TASK TO CARRY OUT: Below are lines of data, and only some are wanted. Please repeat exactly those from the line that has "IMU2 pin SDA: D1 -> D10" through the line that has "IMU2 pin GND: GND -> none".
------ SOURCE DATA
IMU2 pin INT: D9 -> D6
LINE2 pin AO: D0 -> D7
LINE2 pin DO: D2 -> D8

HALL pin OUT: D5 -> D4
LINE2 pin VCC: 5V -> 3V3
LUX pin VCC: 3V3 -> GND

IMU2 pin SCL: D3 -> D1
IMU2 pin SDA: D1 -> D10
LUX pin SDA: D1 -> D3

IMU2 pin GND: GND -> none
------------
------ SOURCE DATA
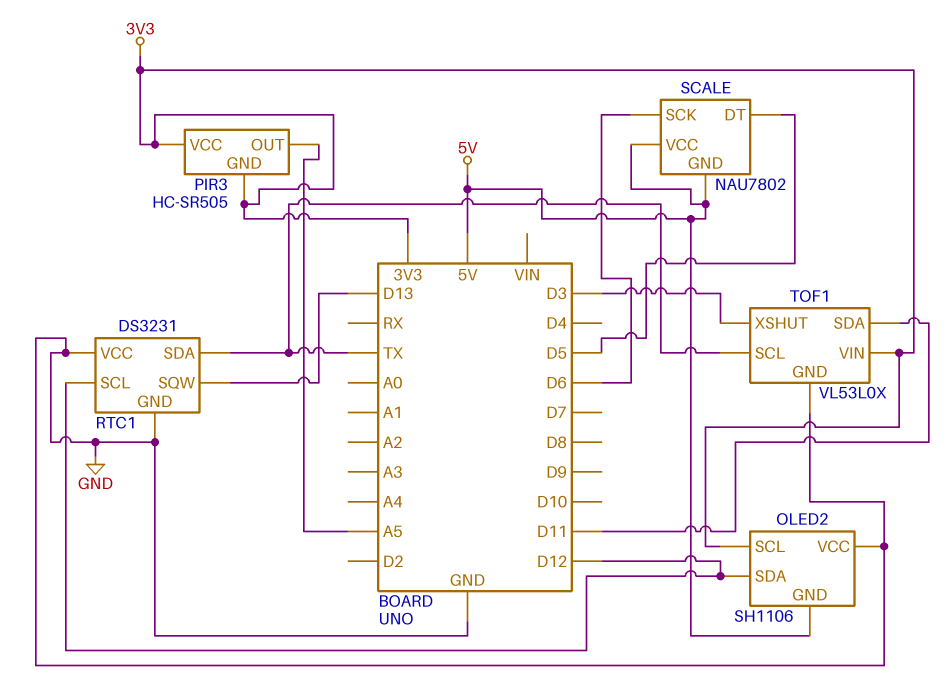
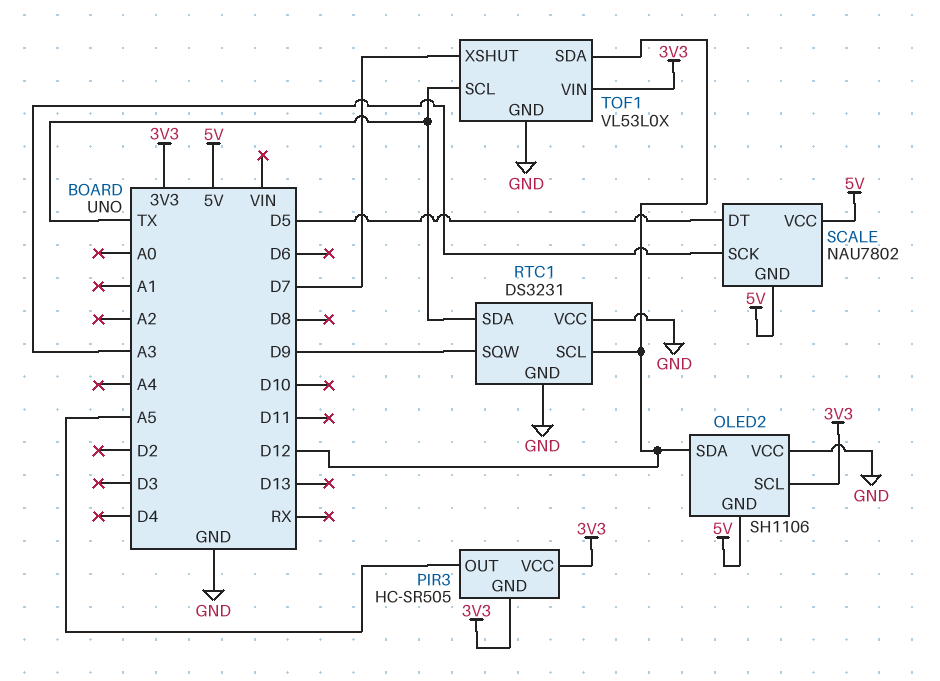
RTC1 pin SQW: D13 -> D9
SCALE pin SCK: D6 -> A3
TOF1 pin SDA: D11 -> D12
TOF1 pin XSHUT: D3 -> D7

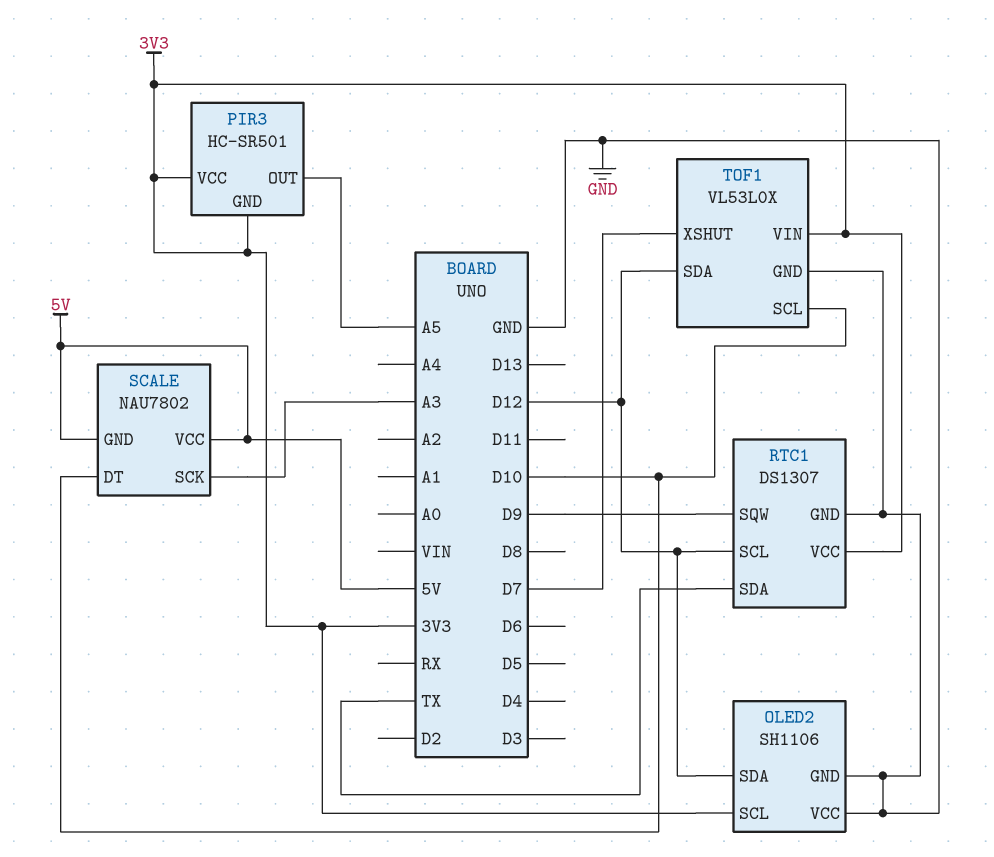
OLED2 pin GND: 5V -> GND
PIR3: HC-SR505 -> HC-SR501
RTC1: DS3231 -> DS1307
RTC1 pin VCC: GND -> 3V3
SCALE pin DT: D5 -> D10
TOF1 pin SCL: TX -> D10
------------
------ SOURCE DATA
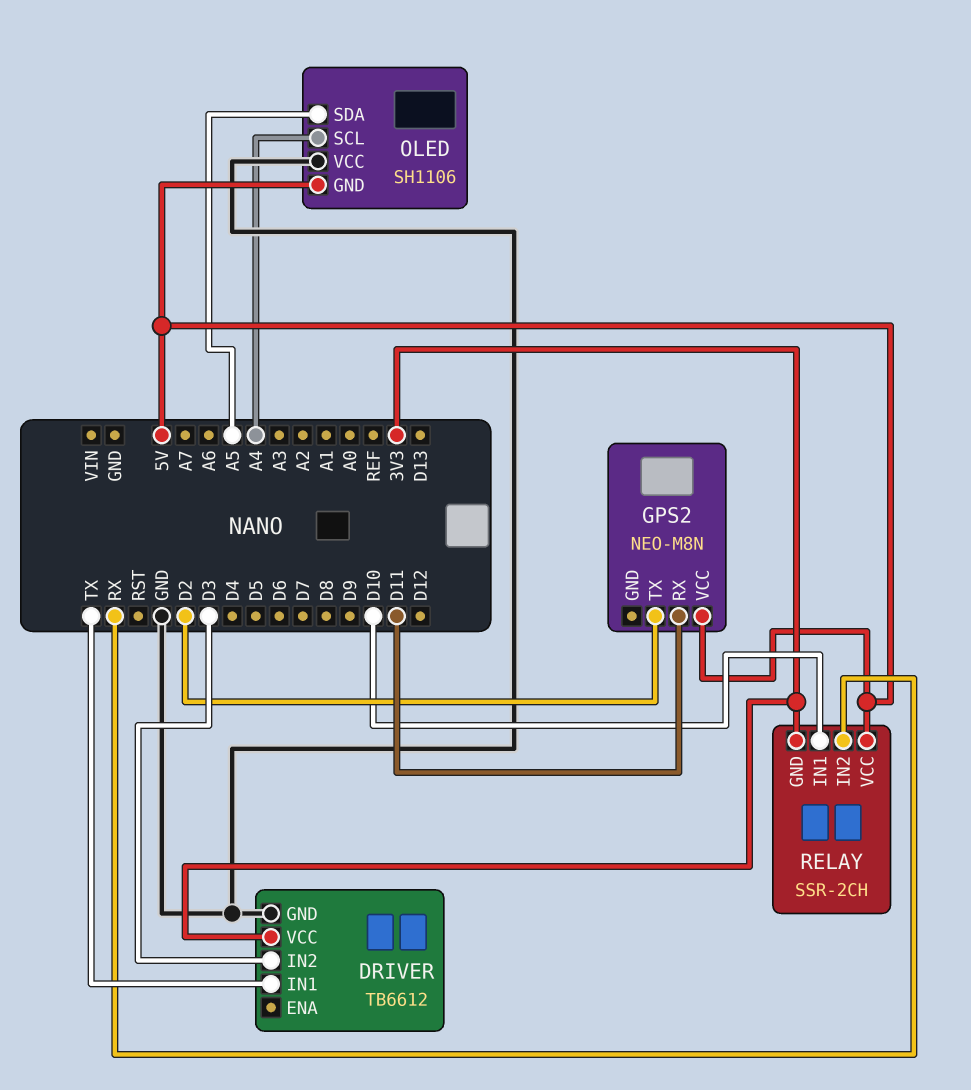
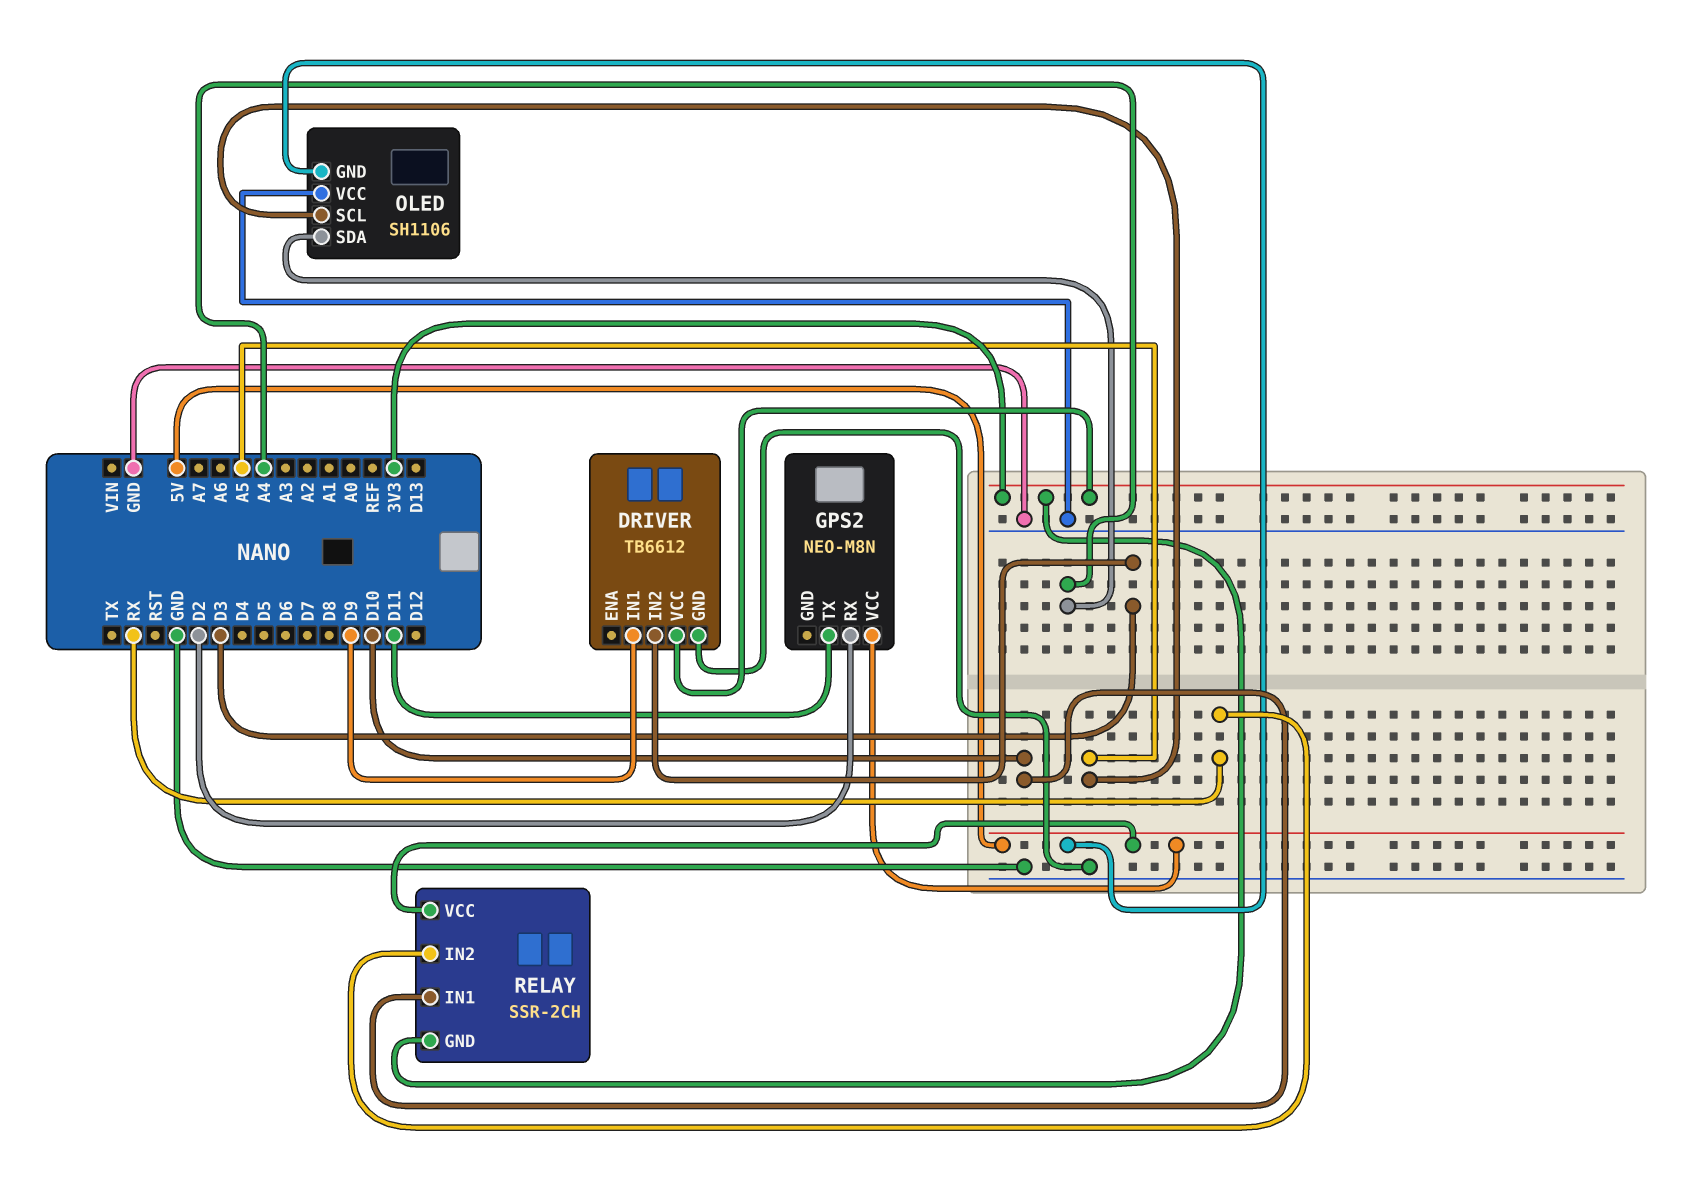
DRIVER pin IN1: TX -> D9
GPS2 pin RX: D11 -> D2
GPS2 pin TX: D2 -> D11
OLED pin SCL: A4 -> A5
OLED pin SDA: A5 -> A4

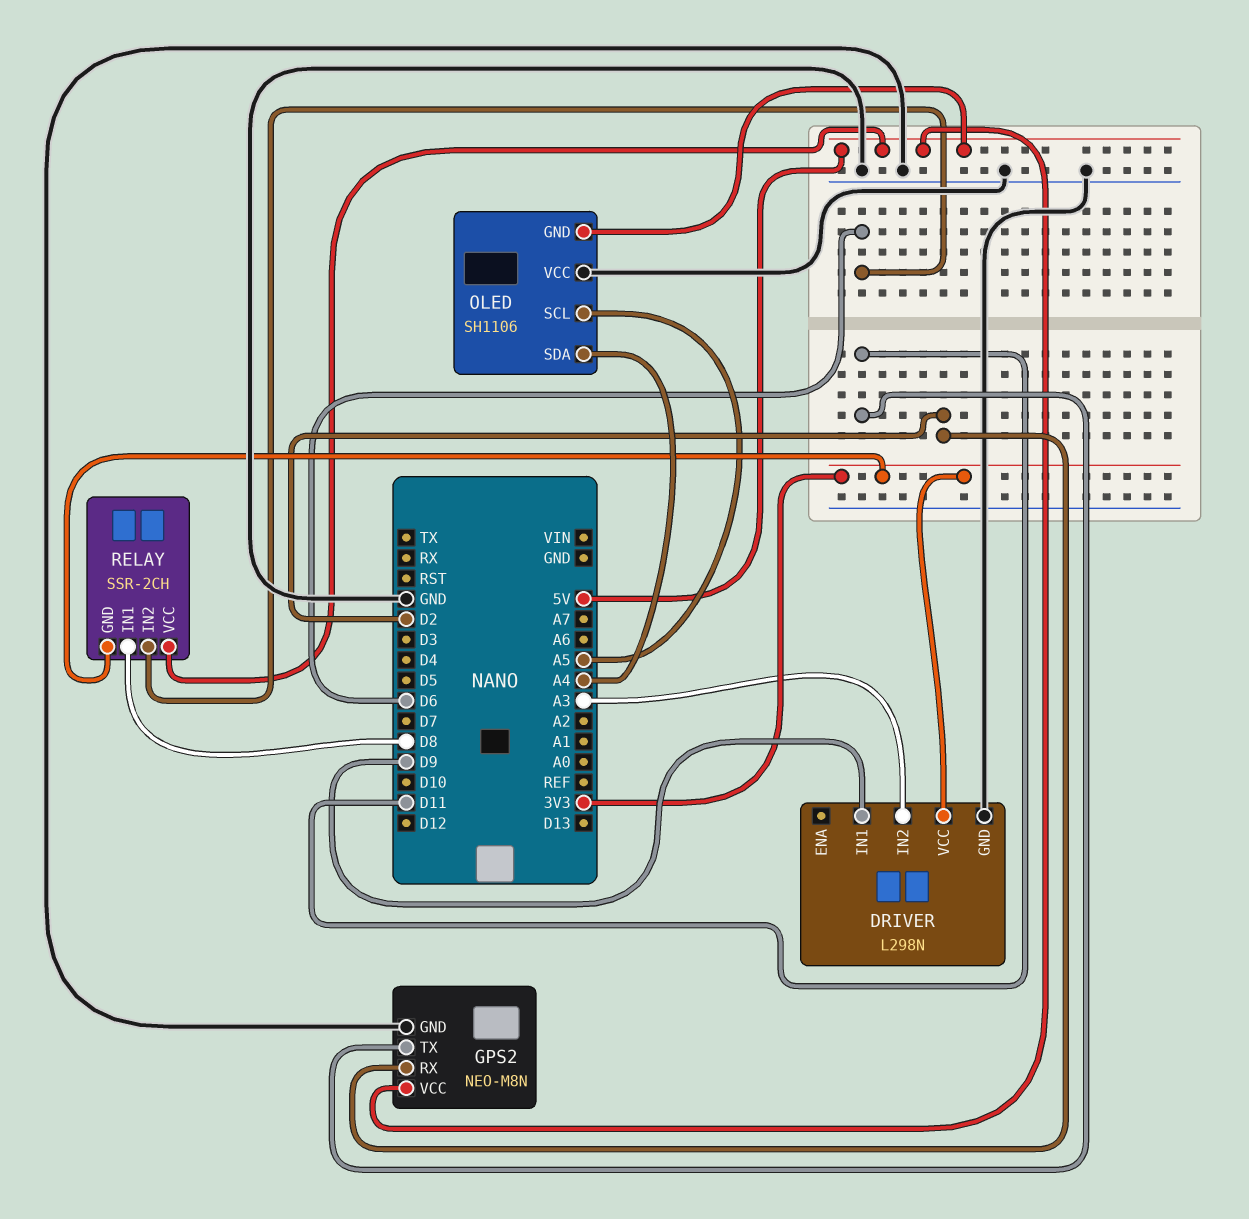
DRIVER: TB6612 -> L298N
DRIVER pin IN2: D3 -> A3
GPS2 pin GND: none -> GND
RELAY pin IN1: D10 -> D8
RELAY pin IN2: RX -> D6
------------
RESPONSE TO THIS EXERCISE:
IMU2 pin SDA: D1 -> D10
LUX pin SDA: D1 -> D3

IMU2 pin GND: GND -> none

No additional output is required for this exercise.